• TASK TO COMPLETE
In the response, the entries must appear exactly as supplied.

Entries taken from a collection

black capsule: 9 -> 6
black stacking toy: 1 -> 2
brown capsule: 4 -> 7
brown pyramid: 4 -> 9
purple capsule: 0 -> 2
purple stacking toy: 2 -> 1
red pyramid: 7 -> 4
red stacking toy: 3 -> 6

• RESPONSE AREA
black capsule: 9 -> 6
black stacking toy: 1 -> 2
brown capsule: 4 -> 7
brown pyramid: 4 -> 9
purple capsule: 0 -> 2
purple stacking toy: 2 -> 1
red pyramid: 7 -> 4
red stacking toy: 3 -> 6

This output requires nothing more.